[Opening Available data section]

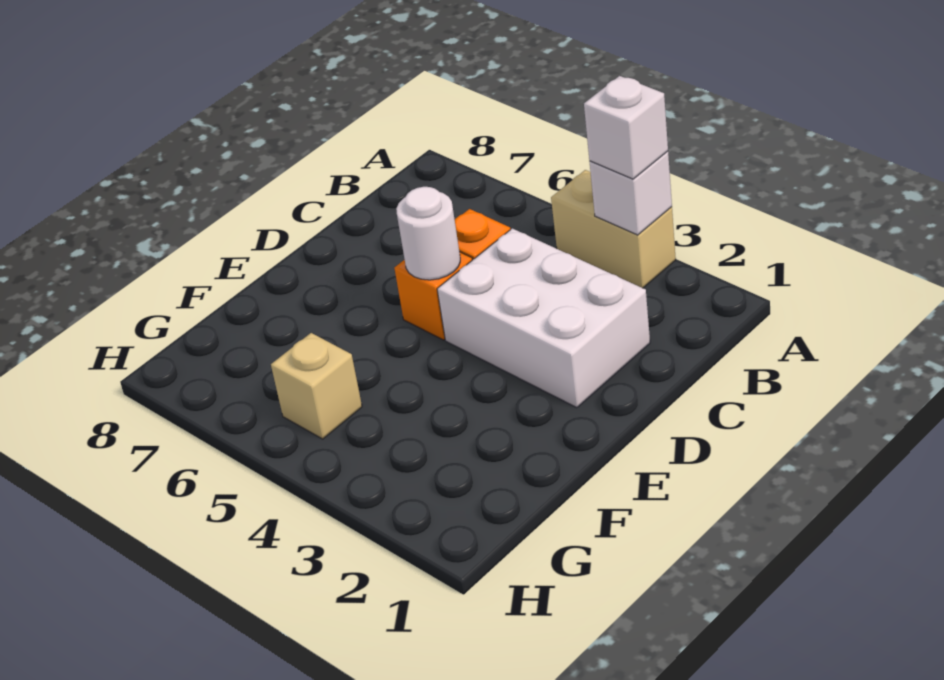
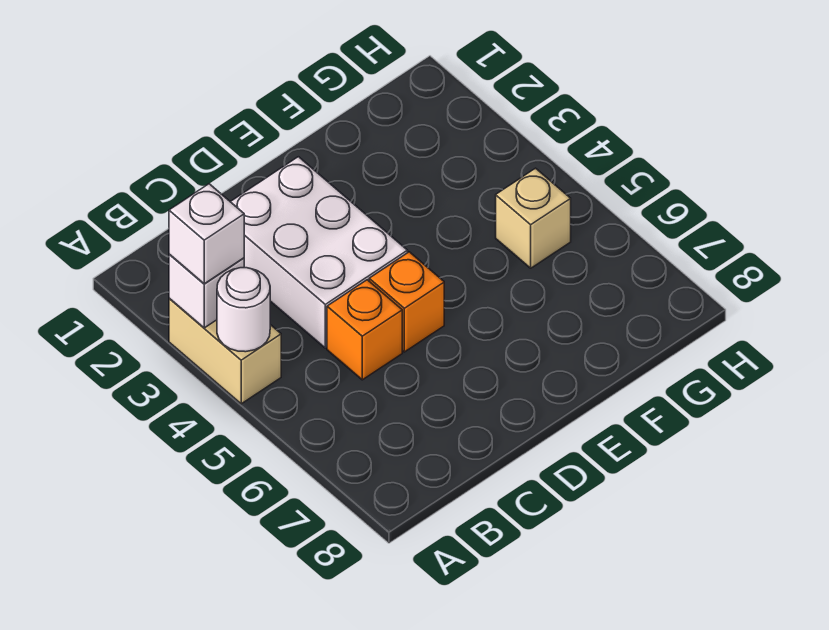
white round brick D5 level 2 -> white round brick A4 level 2

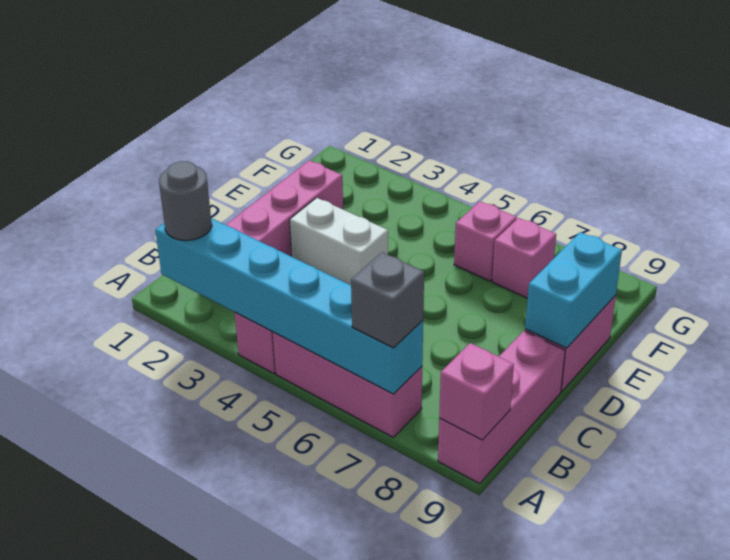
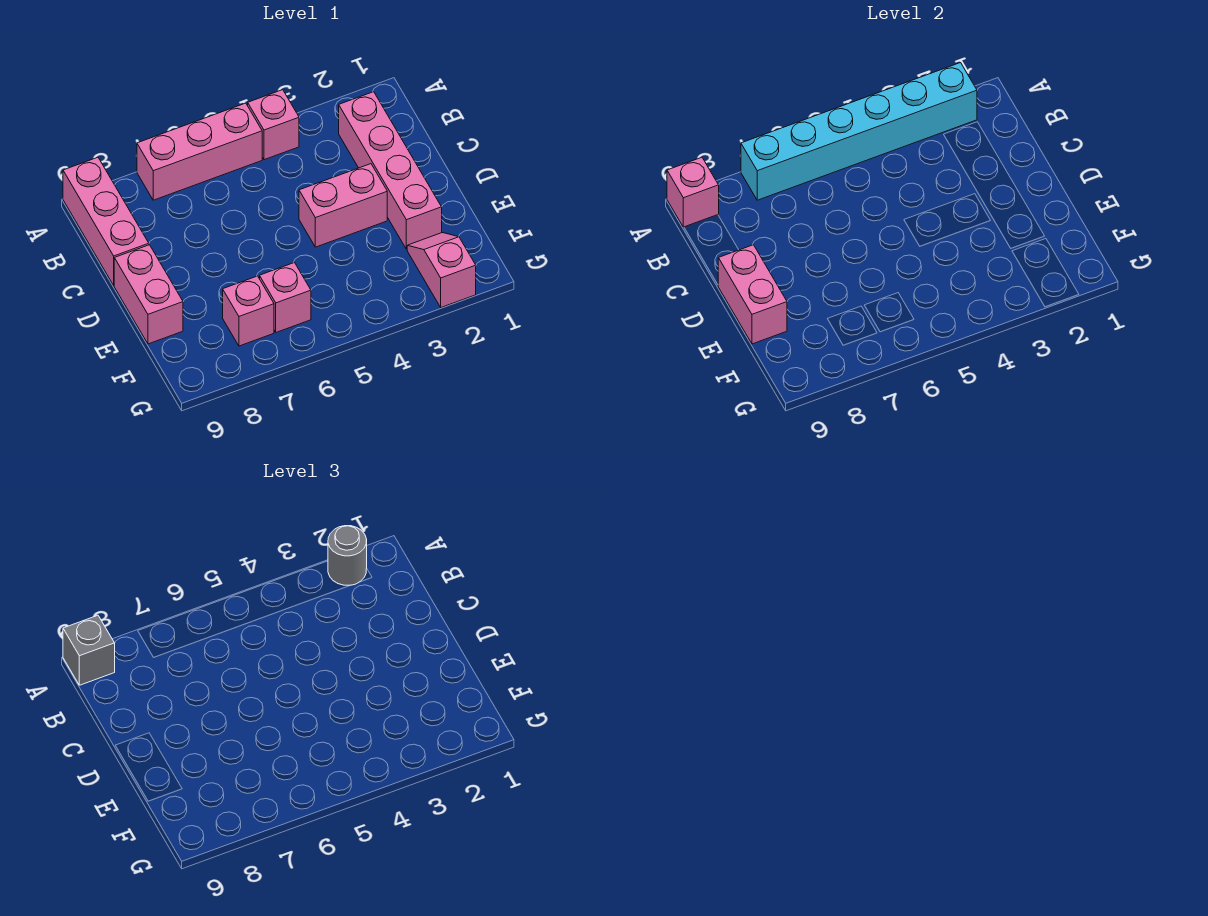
grey brick A7 level 3 -> grey brick A9 level 3
white brick D3:D4 level 1 -> pink brick D3:D4 level 1
cyan brick D9:E9 level 2 -> pink brick D9:E9 level 2
none -> pink slope F2:G2 level 1 top G

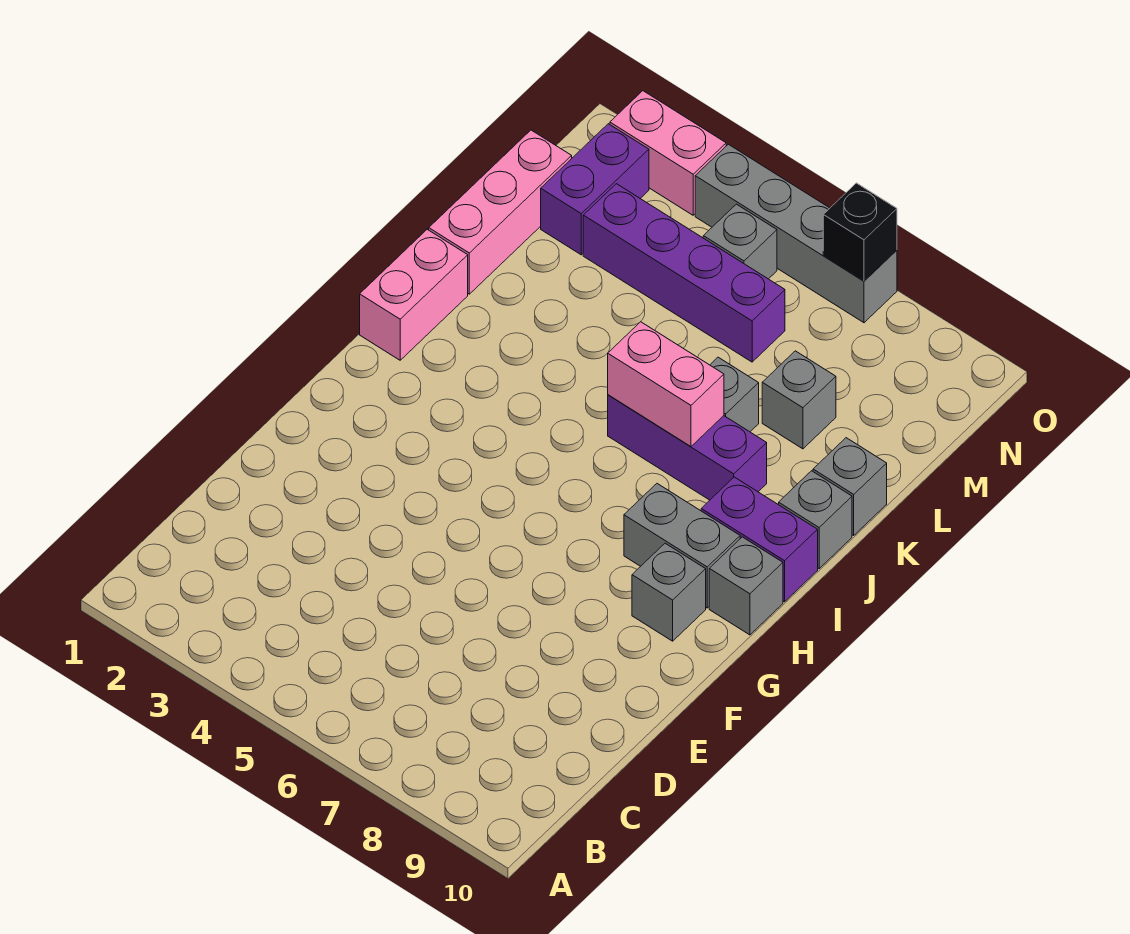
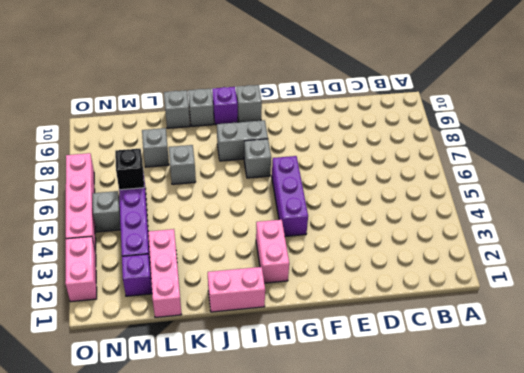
grey brick G9 level 1 -> grey brick H7 level 1
grey brick H8:H9 level 1 -> grey brick H8:I8 level 1
purple brick I9:I10 level 1 -> purple brick I10 level 1
purple brick J6:J8 level 1 -> purple brick G4:G6 level 1
pink brick J6:J7 level 2 -> pink brick H2:H3 level 1
pink brick K1:M1 level 1 -> pink brick L1:L3 level 1
purple brick M2:N2 level 1 -> purple brick M2 level 1
grey brick O4:O7 level 1 -> pink brick O4:O7 level 1
black brick O7 level 2 -> black brick M6 level 2

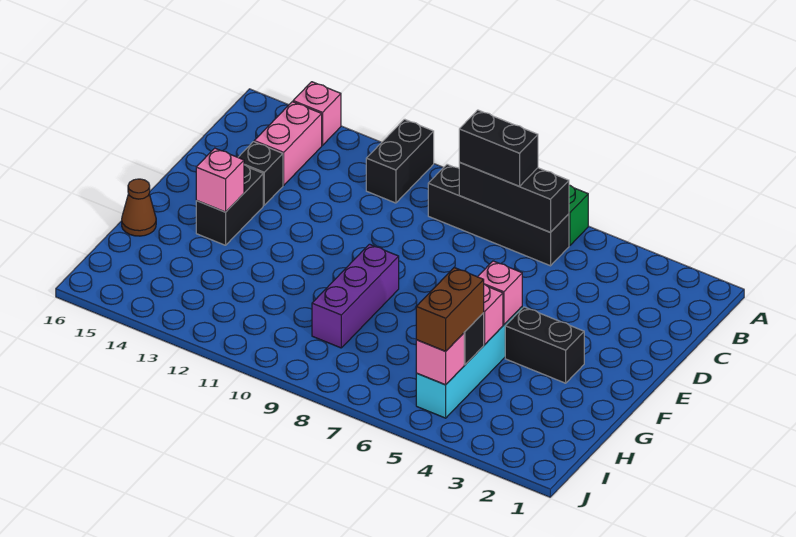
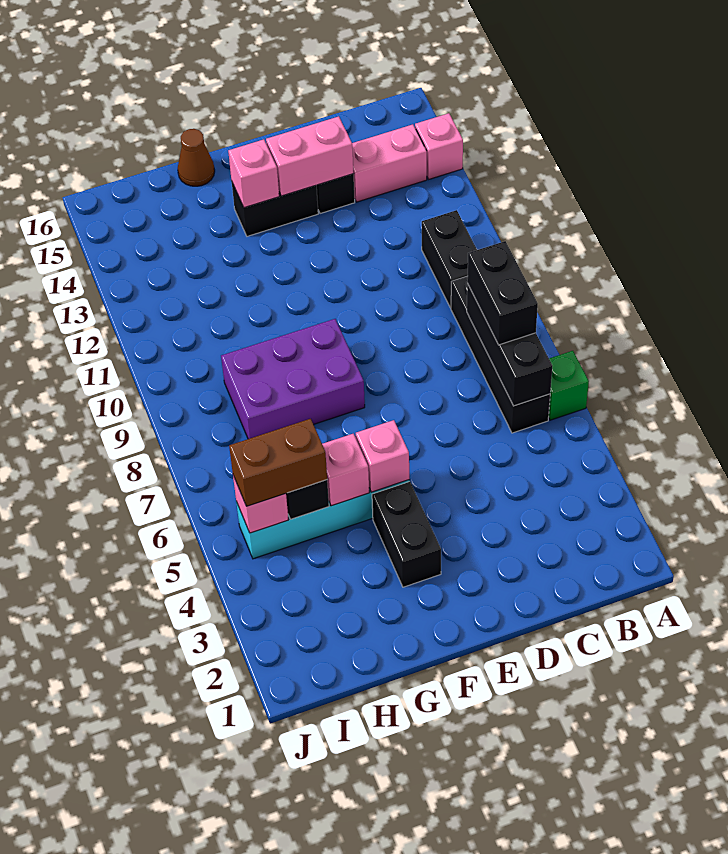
black brick A11:B11 level 1 -> black brick B10:B11 level 1
none -> pink brick D14:E14 level 2
purple brick F9:H9 level 1 -> purple brick F8:H9 level 1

[Closing Available data section]

What to produce: Word for word, give the entries above again, with no images included.

Result of the exercise:
white round brick D5 level 2 -> white round brick A4 level 2

grey brick A7 level 3 -> grey brick A9 level 3
white brick D3:D4 level 1 -> pink brick D3:D4 level 1
cyan brick D9:E9 level 2 -> pink brick D9:E9 level 2
none -> pink slope F2:G2 level 1 top G

grey brick G9 level 1 -> grey brick H7 level 1
grey brick H8:H9 level 1 -> grey brick H8:I8 level 1
purple brick I9:I10 level 1 -> purple brick I10 level 1
purple brick J6:J8 level 1 -> purple brick G4:G6 level 1
pink brick J6:J7 level 2 -> pink brick H2:H3 level 1
pink brick K1:M1 level 1 -> pink brick L1:L3 level 1
purple brick M2:N2 level 1 -> purple brick M2 level 1
grey brick O4:O7 level 1 -> pink brick O4:O7 level 1
black brick O7 level 2 -> black brick M6 level 2

black brick A11:B11 level 1 -> black brick B10:B11 level 1
none -> pink brick D14:E14 level 2
purple brick F9:H9 level 1 -> purple brick F8:H9 level 1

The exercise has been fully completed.